Work to do
Write out every line of the data word for word, but leave out the pictures.

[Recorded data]
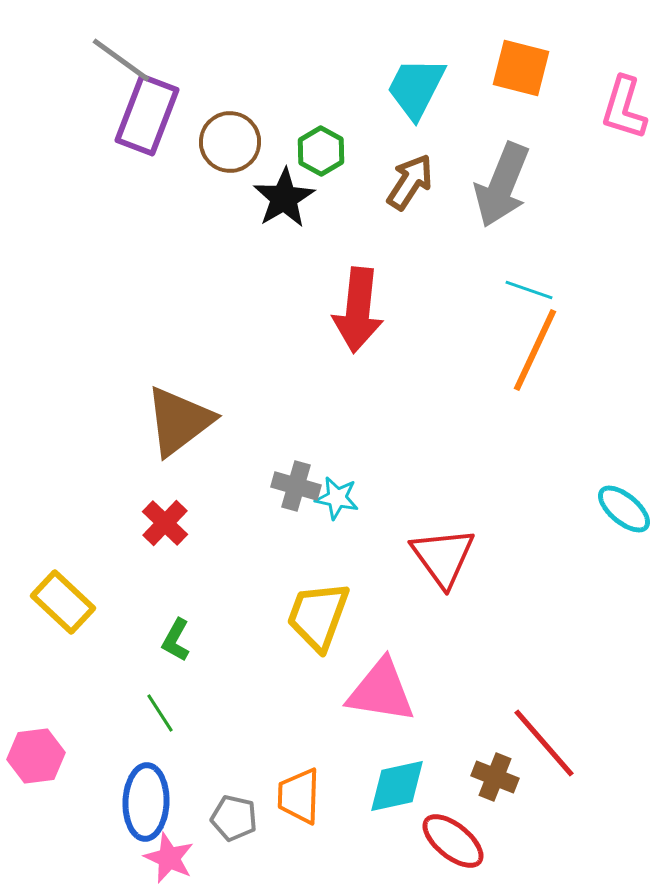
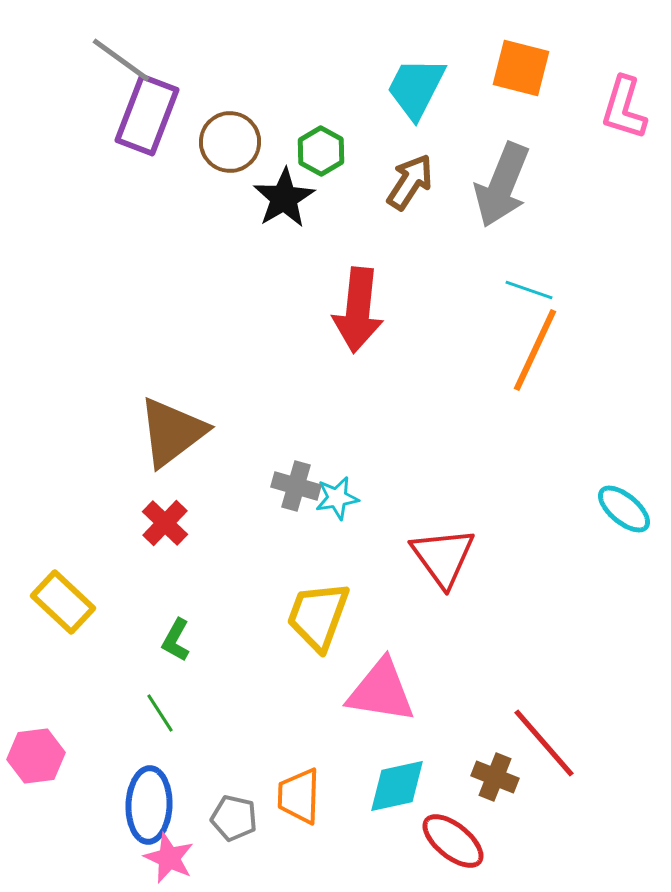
brown triangle: moved 7 px left, 11 px down
cyan star: rotated 21 degrees counterclockwise
blue ellipse: moved 3 px right, 3 px down
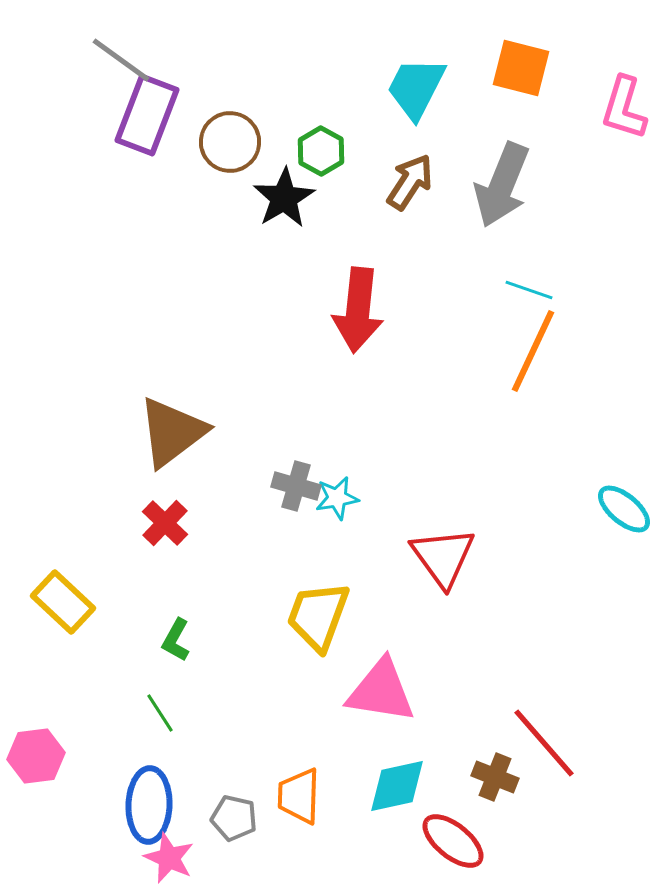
orange line: moved 2 px left, 1 px down
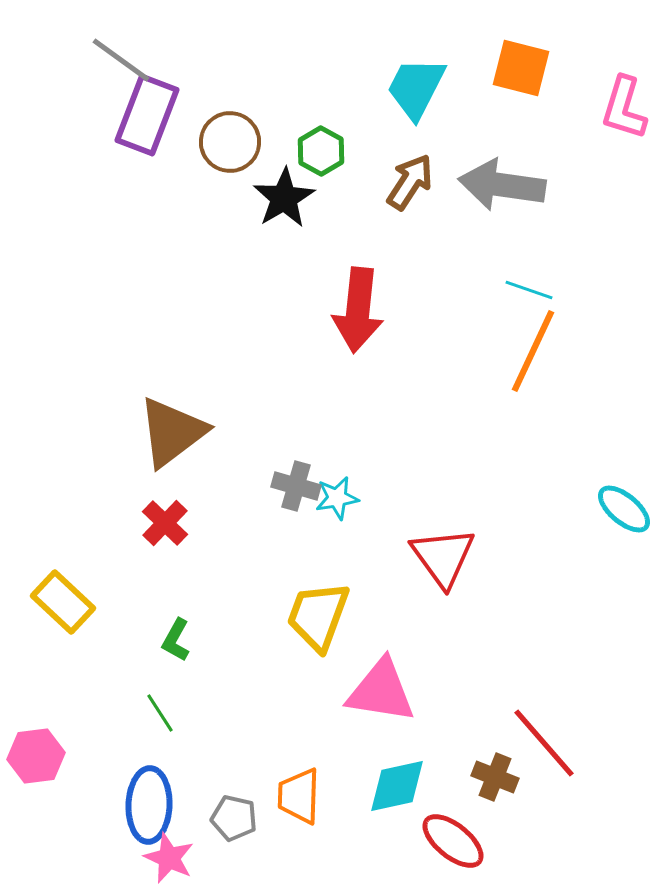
gray arrow: rotated 76 degrees clockwise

Exercise answer
brown triangle: moved 7 px left, 11 px down
cyan star: rotated 21 degrees counterclockwise
blue ellipse: moved 3 px right, 3 px down
orange line: moved 2 px left, 1 px down
gray arrow: rotated 76 degrees clockwise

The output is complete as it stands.